What you will do
Starting at the line that contains "(456, 311) = (269, 212): orange", reproduce only the lines through the end of the data, exactly, including both the first and the last; skip the pictures.

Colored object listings
# # # # #

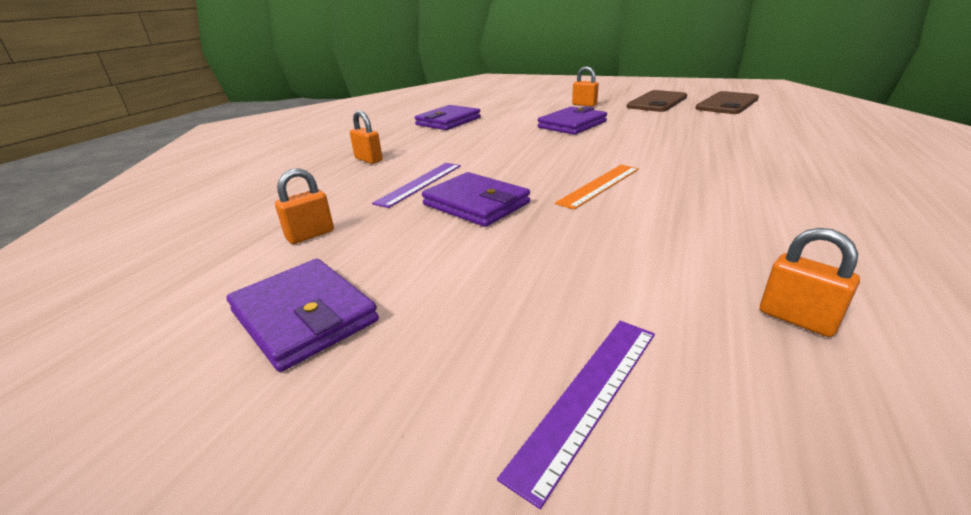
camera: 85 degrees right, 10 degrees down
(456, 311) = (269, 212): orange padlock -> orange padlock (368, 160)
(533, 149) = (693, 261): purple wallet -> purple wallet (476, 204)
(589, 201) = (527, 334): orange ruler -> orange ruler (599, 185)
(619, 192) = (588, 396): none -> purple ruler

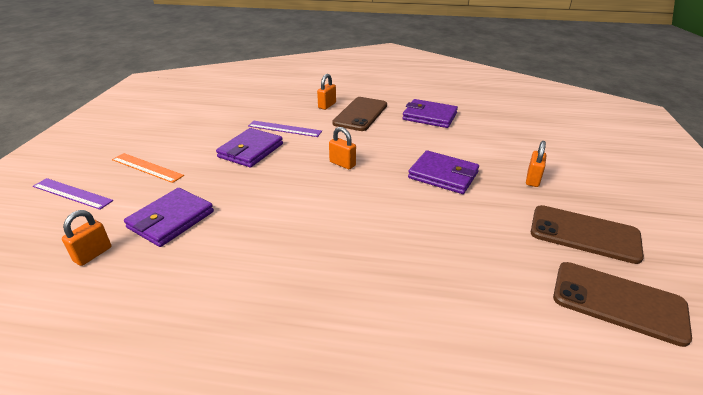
camera: 75 degrees right, 5 degrees up
(304, 316) = (147, 130): purple wallet -> purple wallet (171, 220)
(310, 235) = (217, 114): orange padlock -> orange padlock (342, 164)
(414, 145) = (360, 114): none -> brown phone
(599, 185) = (280, 193): orange ruler -> orange ruler (147, 167)

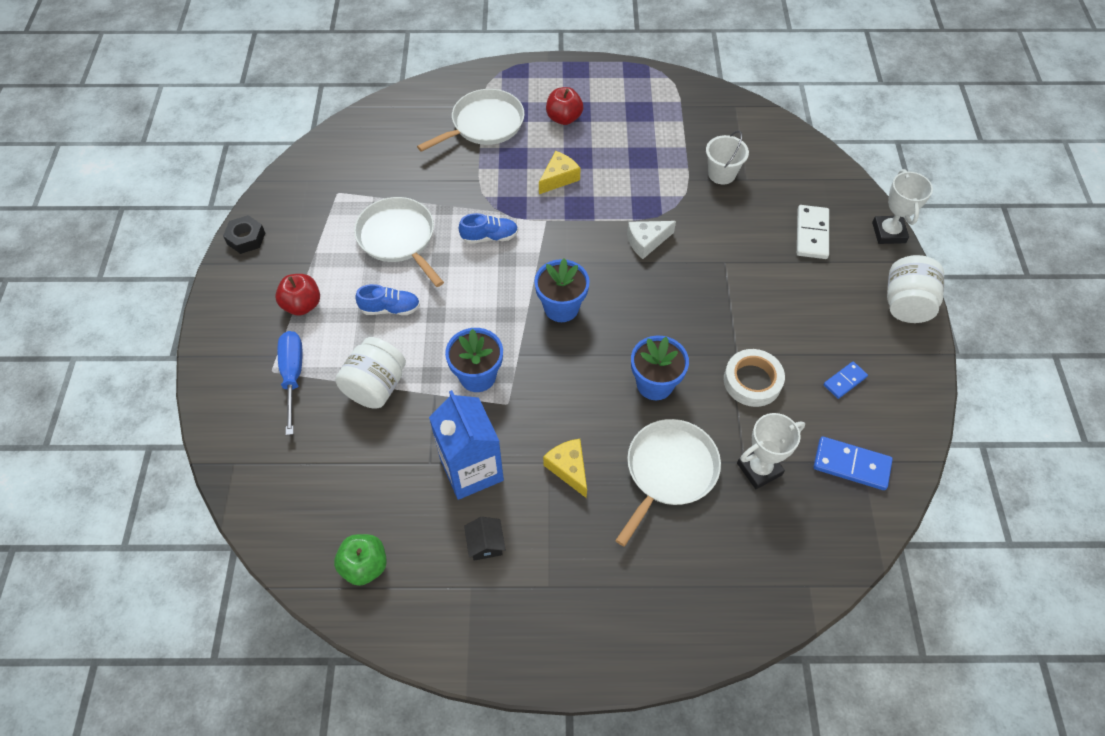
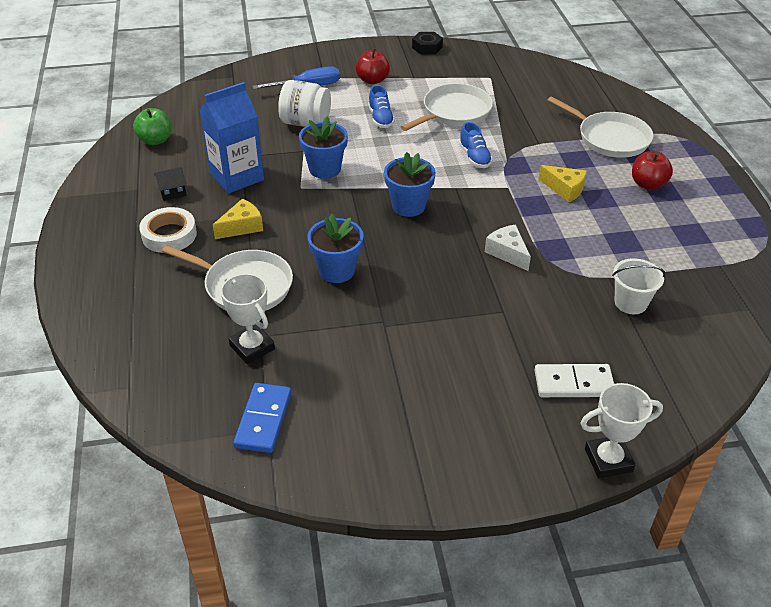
camera: 80 degrees right, 15 degrees down
(752, 381) = (354, 338): white tape -> white tape (169, 235)
(844, 381) = (369, 414): blue domino -> none
(906, 304) = (497, 476): white jar -> none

# # # # #

Exercise result
(456, 311) = (269, 212): orange padlock -> orange padlock (368, 160)
(533, 149) = (693, 261): purple wallet -> purple wallet (476, 204)
(589, 201) = (527, 334): orange ruler -> orange ruler (599, 185)
(619, 192) = (588, 396): none -> purple ruler

camera: 75 degrees right, 5 degrees up
(304, 316) = (147, 130): purple wallet -> purple wallet (171, 220)
(310, 235) = (217, 114): orange padlock -> orange padlock (342, 164)
(414, 145) = (360, 114): none -> brown phone
(599, 185) = (280, 193): orange ruler -> orange ruler (147, 167)

camera: 80 degrees right, 15 degrees down
(752, 381) = (354, 338): white tape -> white tape (169, 235)
(844, 381) = (369, 414): blue domino -> none
(906, 304) = (497, 476): white jar -> none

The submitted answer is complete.